*TASK GOAL:* Output the lines of the records below exactly, beginning at their first line and ending at the line with "change=relocated; old=box/purple"; include no pictures.

Items from a data source
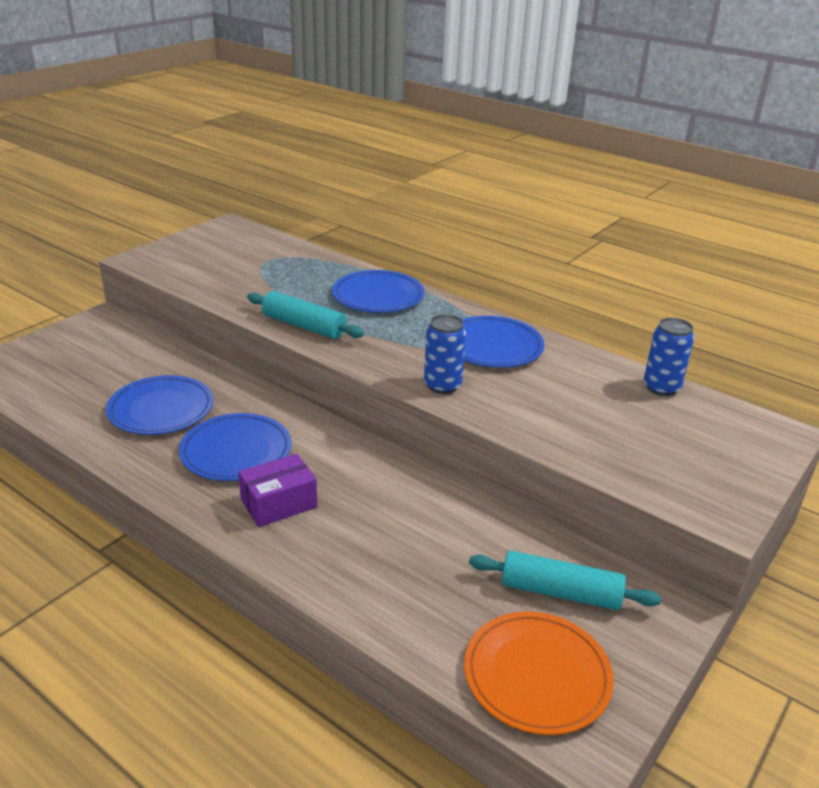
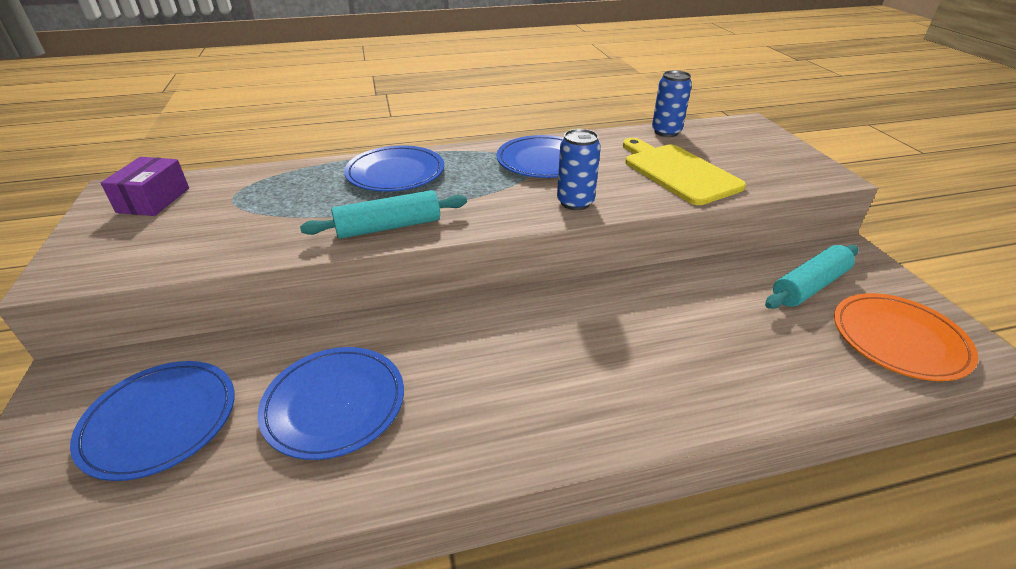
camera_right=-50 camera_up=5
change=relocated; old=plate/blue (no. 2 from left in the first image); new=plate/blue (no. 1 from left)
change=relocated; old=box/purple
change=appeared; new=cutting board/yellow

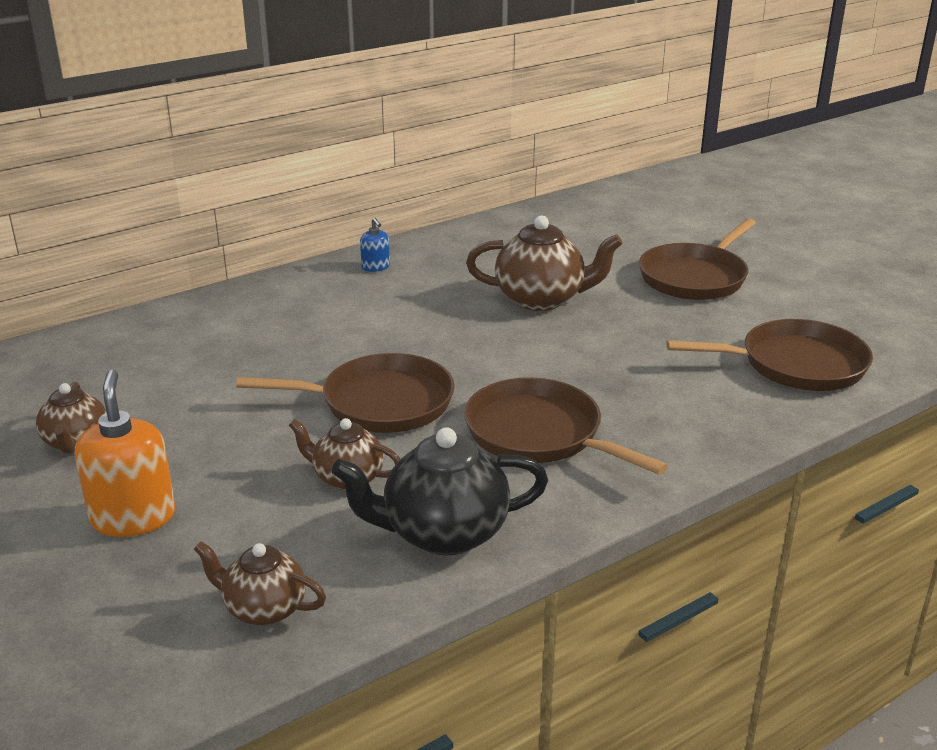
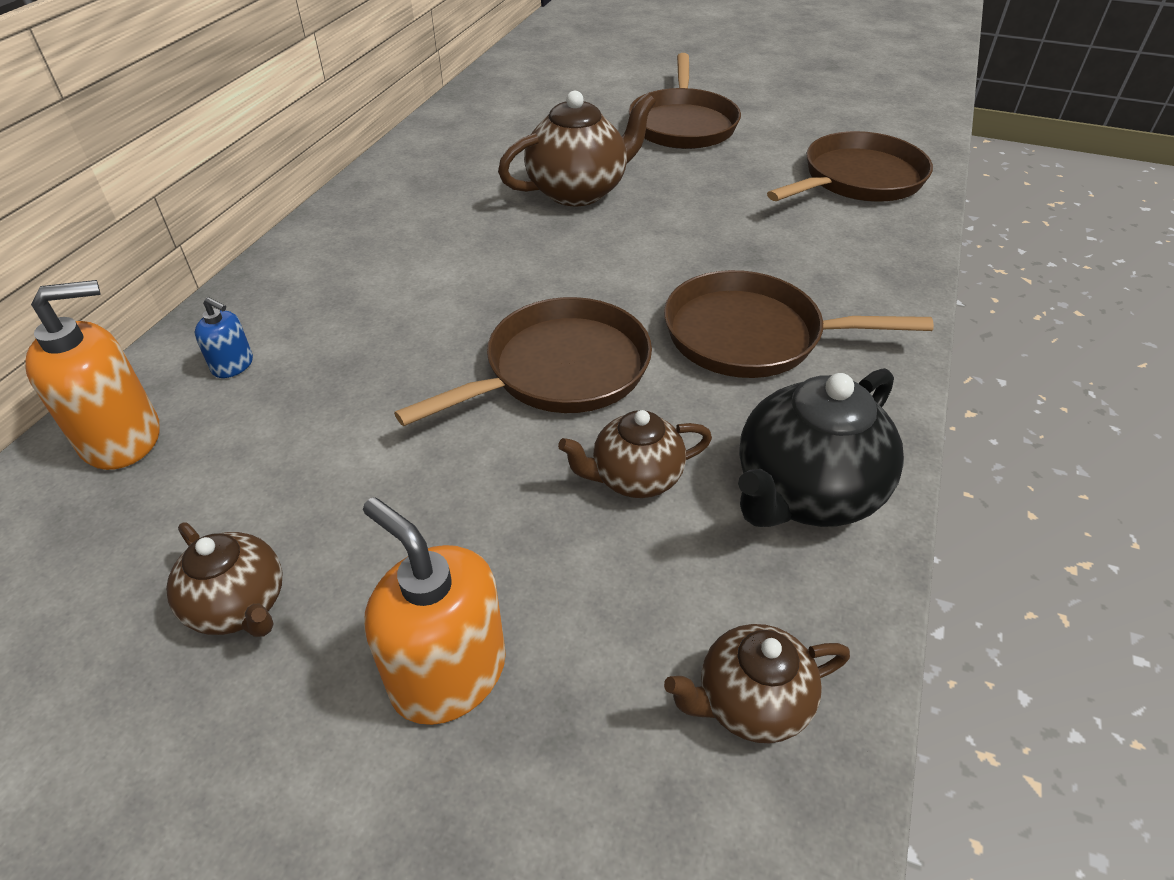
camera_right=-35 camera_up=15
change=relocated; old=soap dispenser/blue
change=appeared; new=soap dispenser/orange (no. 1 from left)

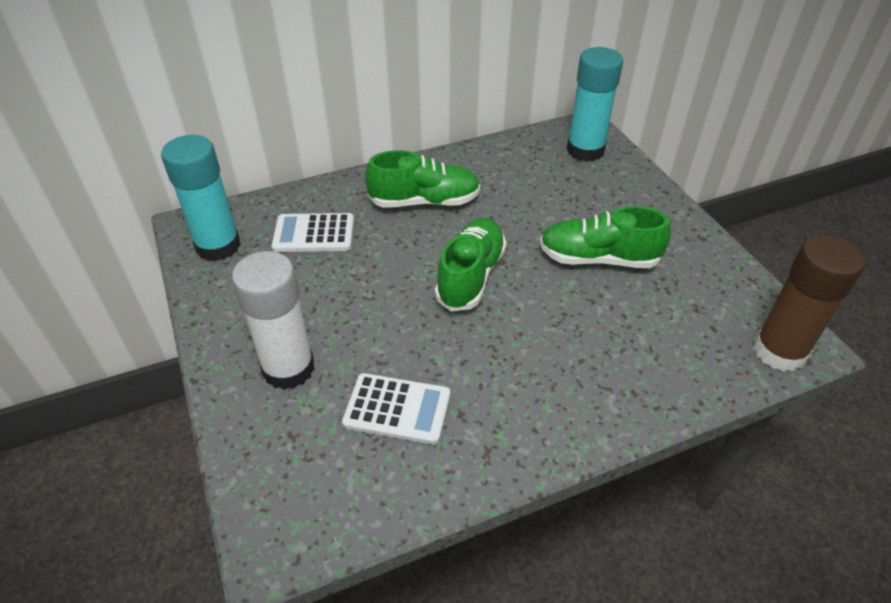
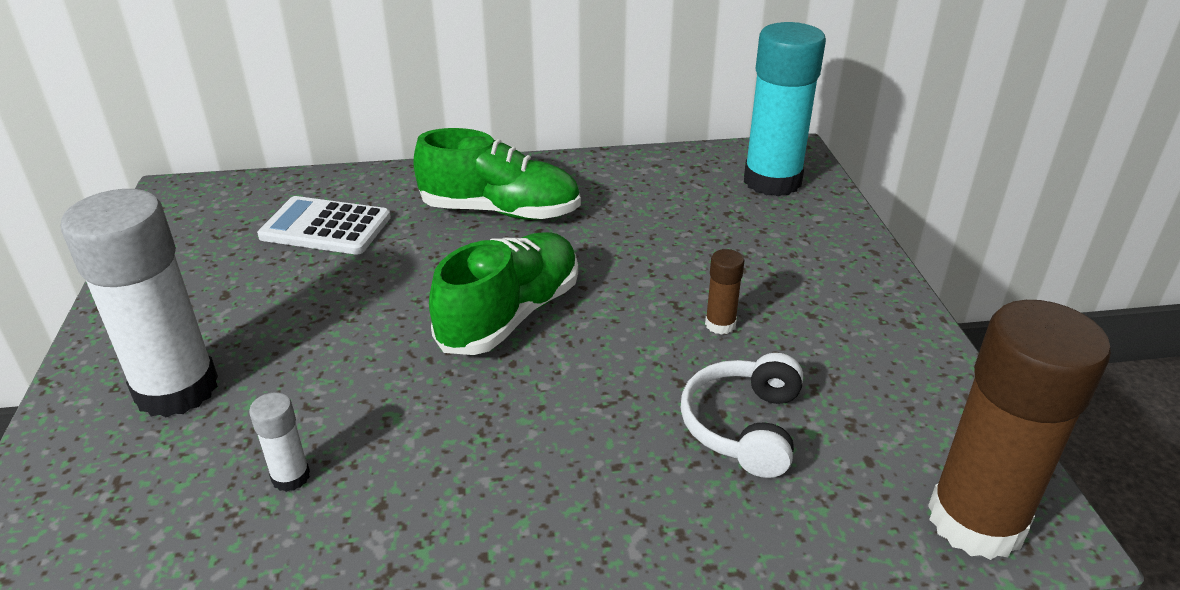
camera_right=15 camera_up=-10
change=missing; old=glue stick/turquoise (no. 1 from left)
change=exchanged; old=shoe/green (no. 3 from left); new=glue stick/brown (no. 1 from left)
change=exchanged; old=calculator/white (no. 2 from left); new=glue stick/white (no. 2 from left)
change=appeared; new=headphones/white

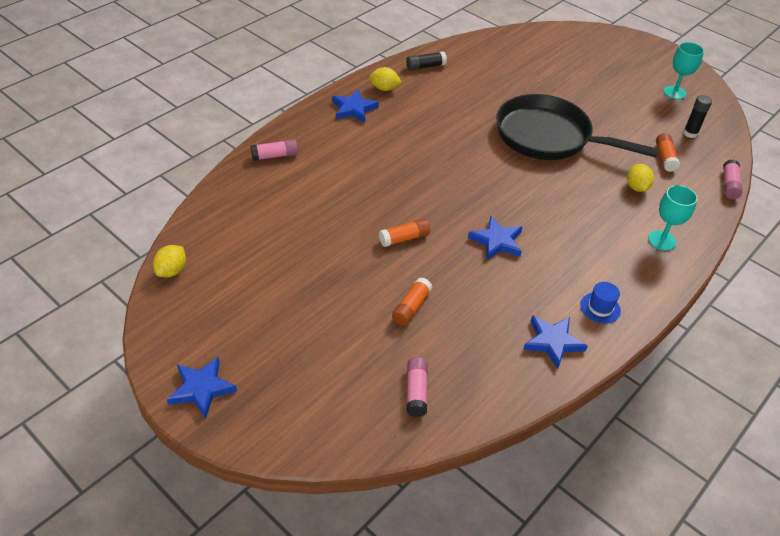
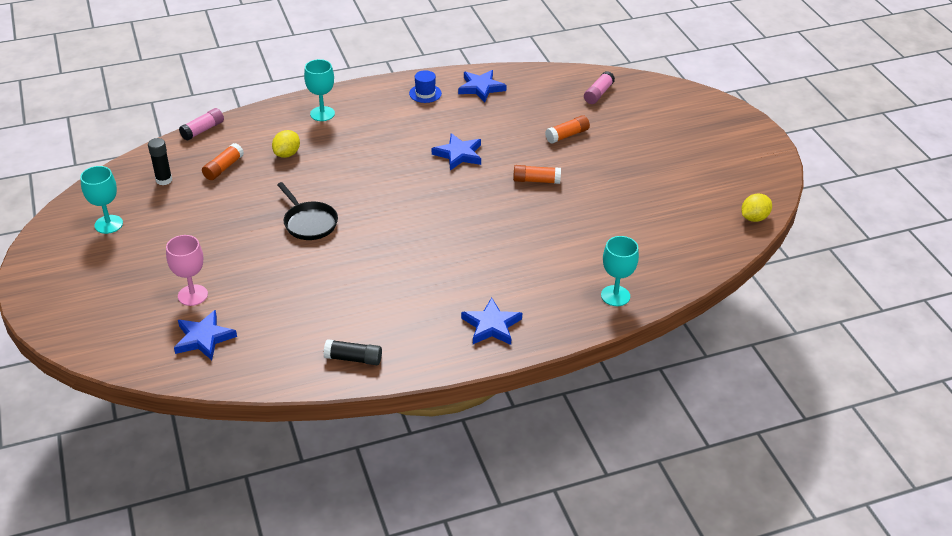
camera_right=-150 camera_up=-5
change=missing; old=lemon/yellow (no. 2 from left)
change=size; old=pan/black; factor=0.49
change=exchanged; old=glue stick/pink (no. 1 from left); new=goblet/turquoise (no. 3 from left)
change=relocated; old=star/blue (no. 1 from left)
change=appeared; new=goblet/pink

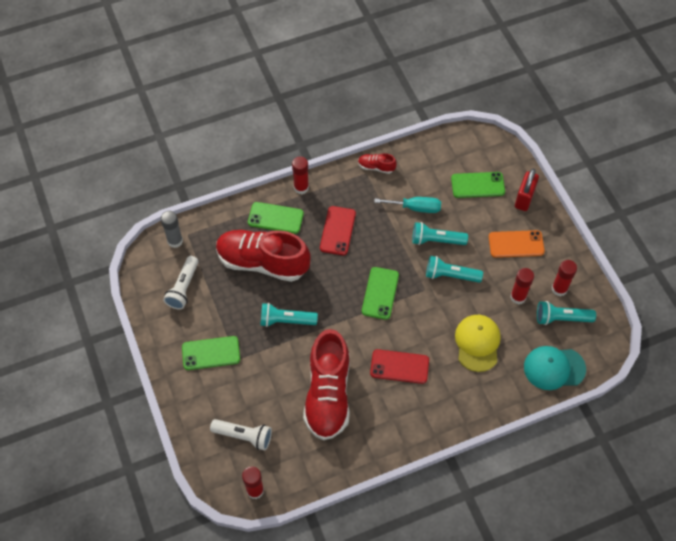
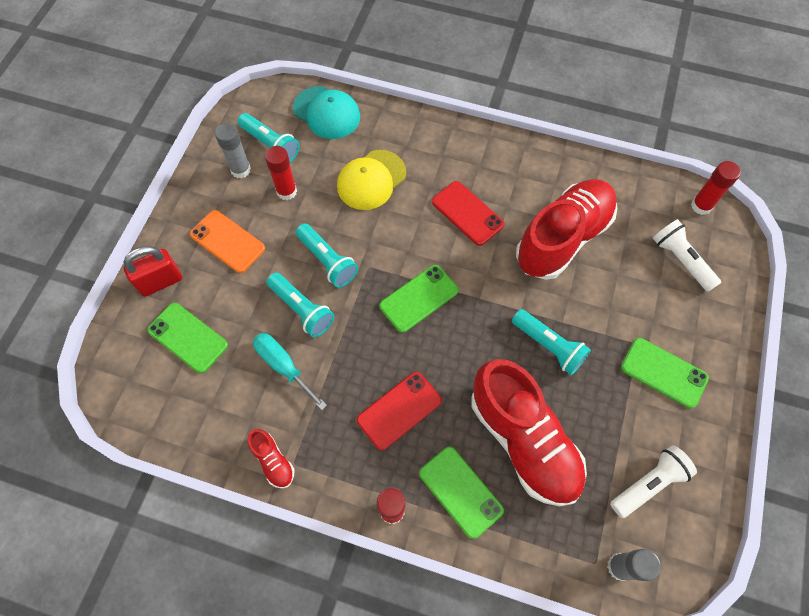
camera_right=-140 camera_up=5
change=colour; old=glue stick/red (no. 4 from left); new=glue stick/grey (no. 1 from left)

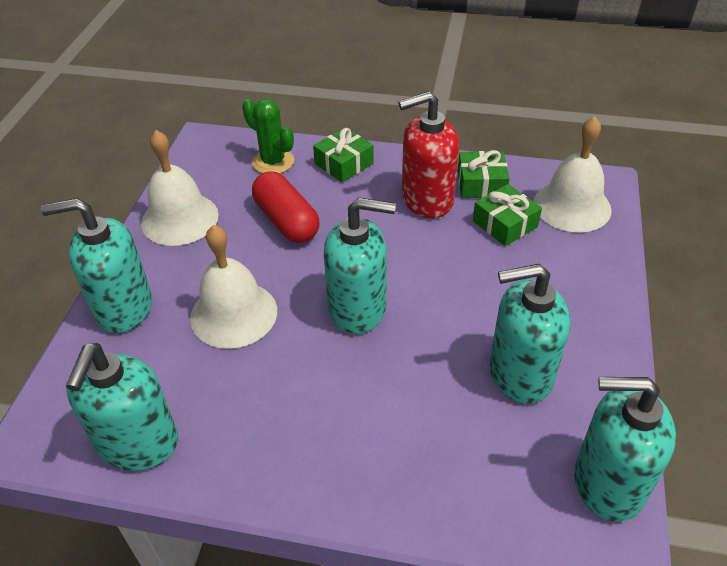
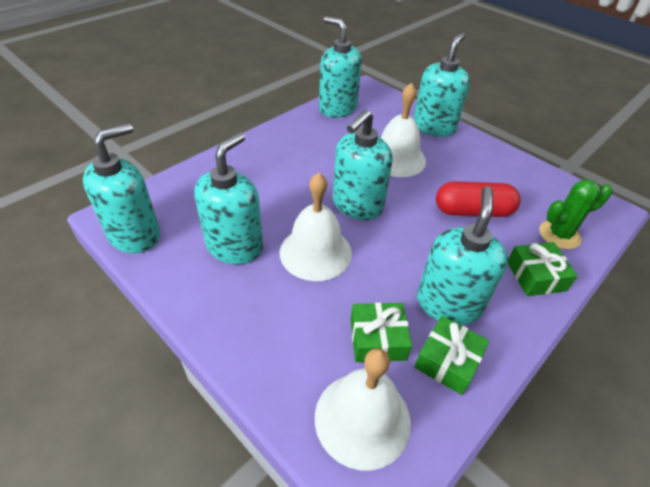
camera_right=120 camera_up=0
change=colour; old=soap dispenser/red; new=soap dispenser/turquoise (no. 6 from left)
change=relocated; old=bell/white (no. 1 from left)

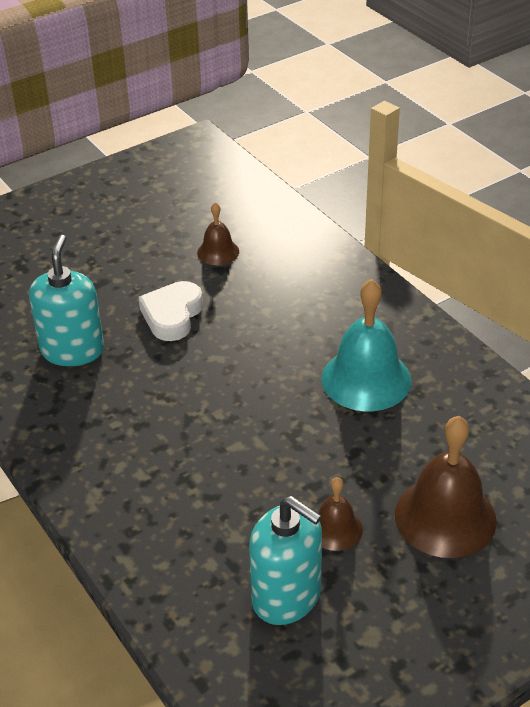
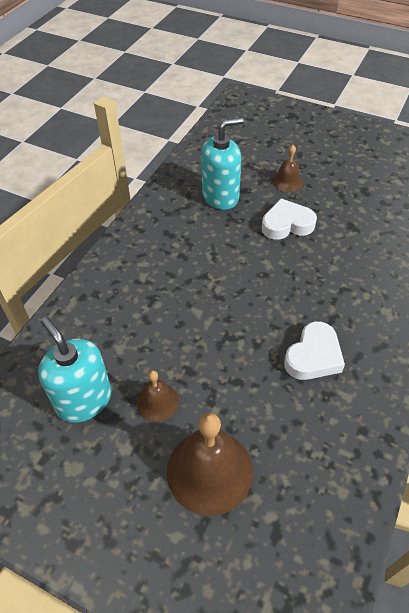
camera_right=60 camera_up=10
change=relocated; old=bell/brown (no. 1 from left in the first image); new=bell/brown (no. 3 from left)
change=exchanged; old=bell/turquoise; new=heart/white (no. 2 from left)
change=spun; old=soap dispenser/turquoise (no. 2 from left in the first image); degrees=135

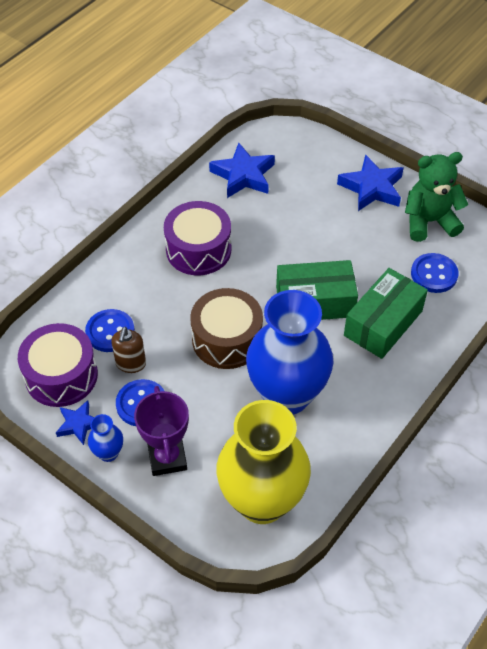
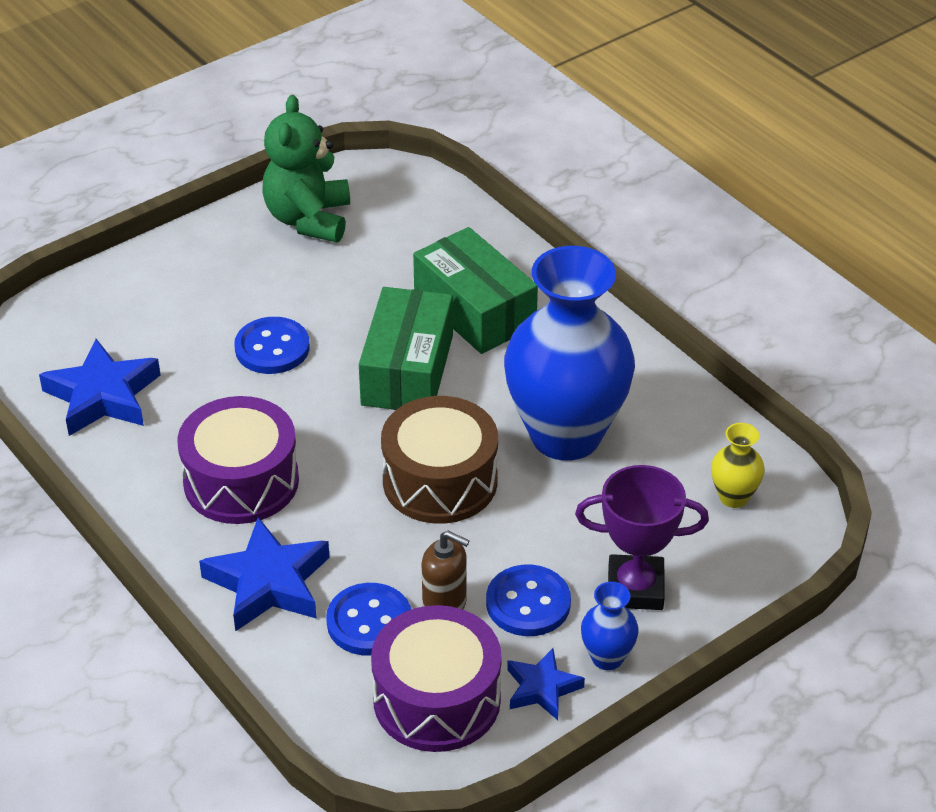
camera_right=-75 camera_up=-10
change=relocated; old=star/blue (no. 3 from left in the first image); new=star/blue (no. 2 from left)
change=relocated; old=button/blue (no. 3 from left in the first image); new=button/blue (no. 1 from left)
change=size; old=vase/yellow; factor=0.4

*THE COMPLETED TASK:*
camera_right=-50 camera_up=5
change=relocated; old=plate/blue (no. 2 from left in the first image); new=plate/blue (no. 1 from left)
change=relocated; old=box/purple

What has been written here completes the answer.